### Directions for this task
Could the data below be copied exactly, minus the pictures?
== Dataset excerpts
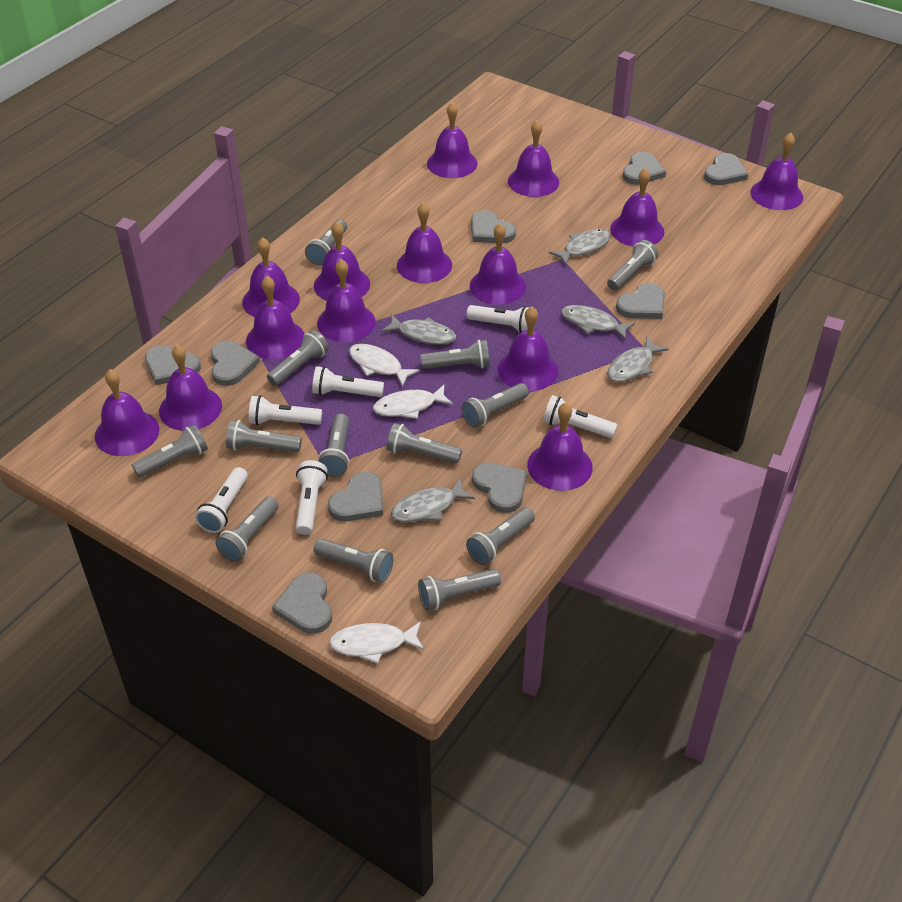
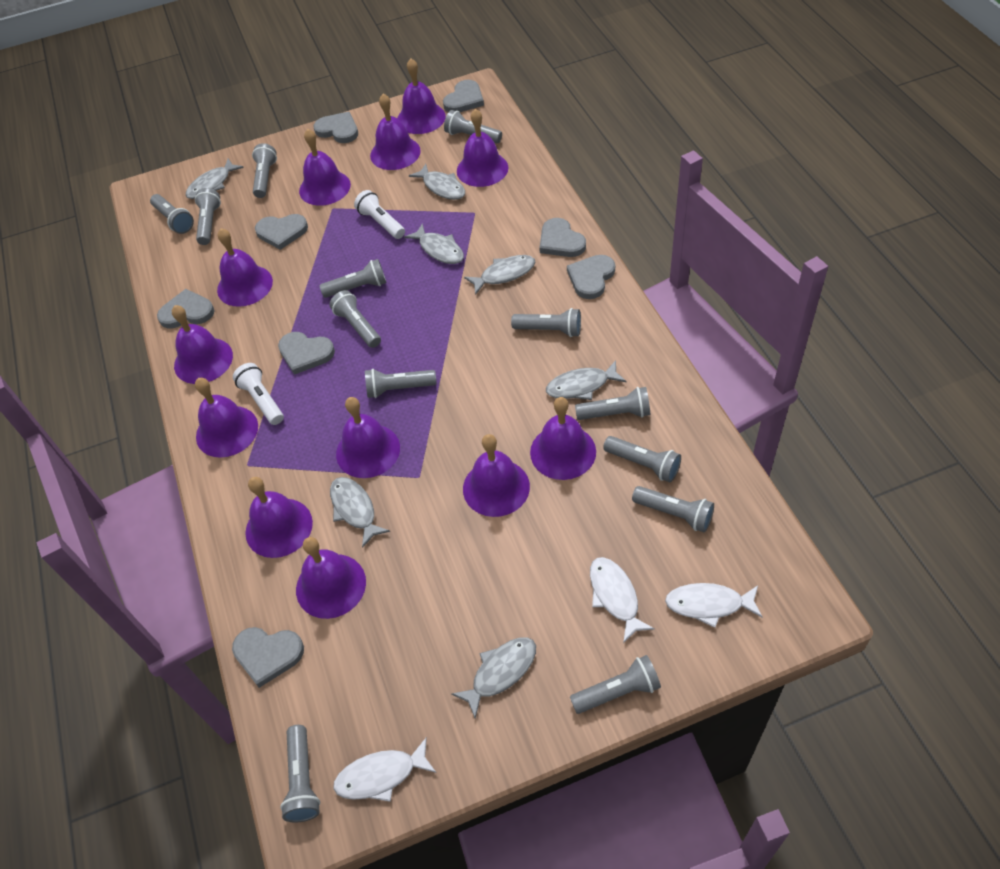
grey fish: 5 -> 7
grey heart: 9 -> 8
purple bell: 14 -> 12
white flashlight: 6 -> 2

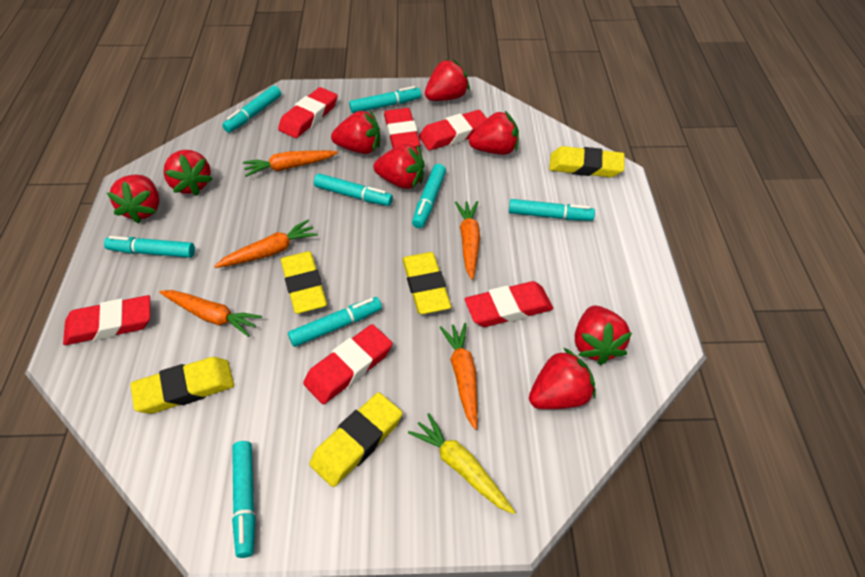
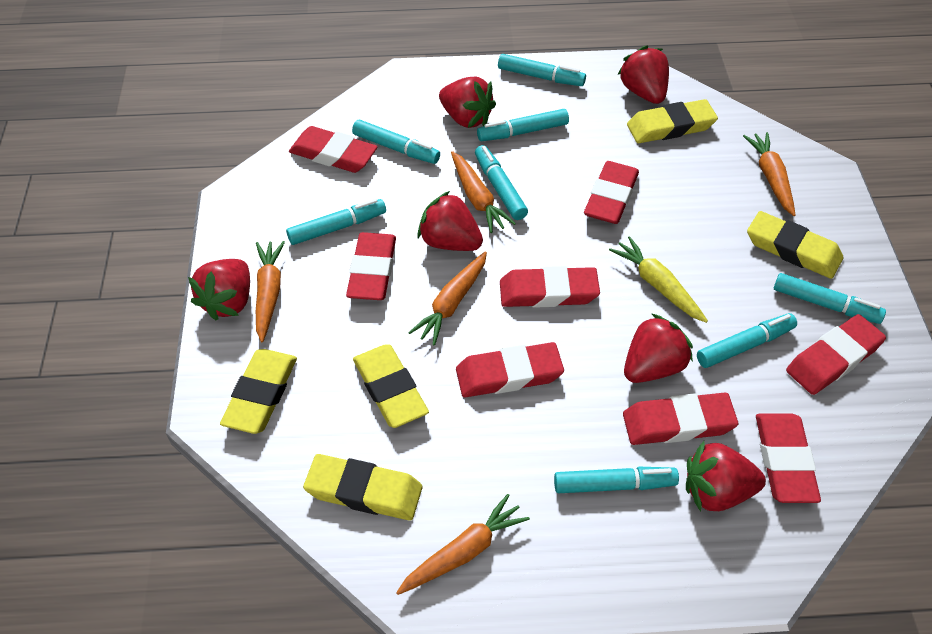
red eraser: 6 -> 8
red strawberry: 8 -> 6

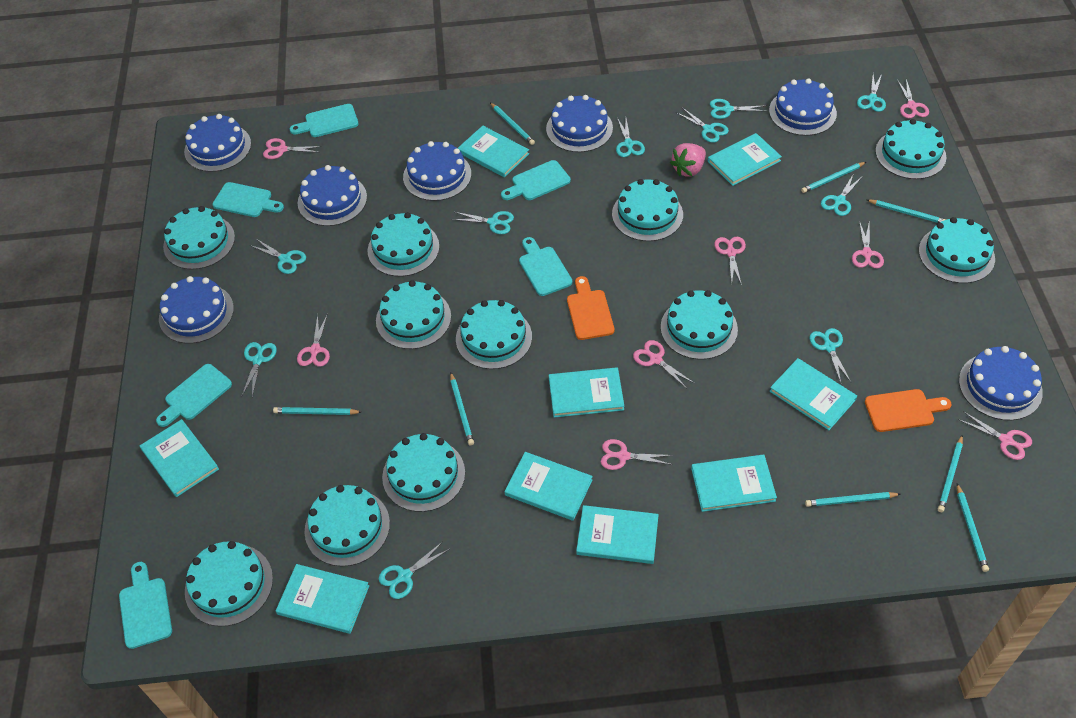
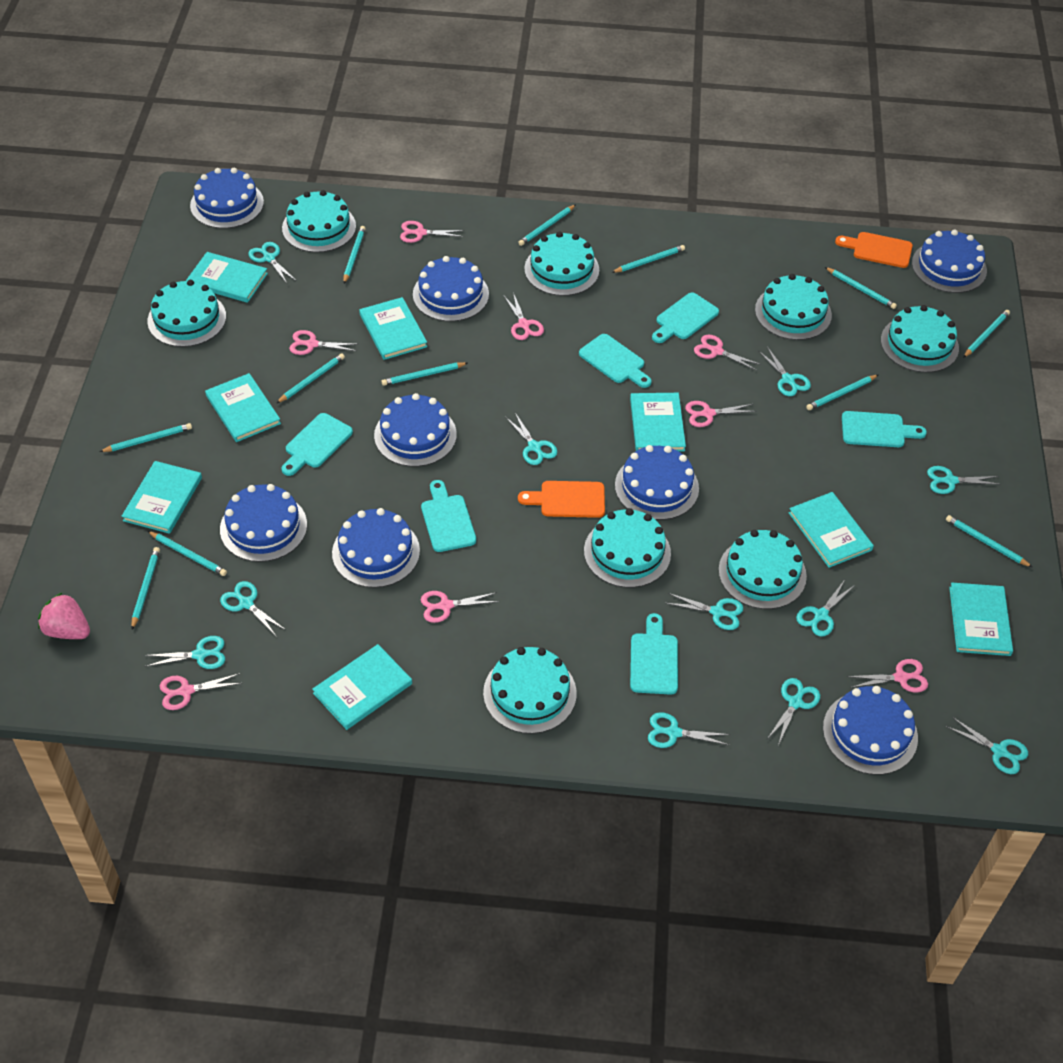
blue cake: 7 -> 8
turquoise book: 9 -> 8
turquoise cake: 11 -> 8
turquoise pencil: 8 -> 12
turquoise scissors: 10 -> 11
====
### Result for this exercise
grey fish: 5 -> 7
grey heart: 9 -> 8
purple bell: 14 -> 12
white flashlight: 6 -> 2

red eraser: 6 -> 8
red strawberry: 8 -> 6

blue cake: 7 -> 8
turquoise book: 9 -> 8
turquoise cake: 11 -> 8
turquoise pencil: 8 -> 12
turquoise scissors: 10 -> 11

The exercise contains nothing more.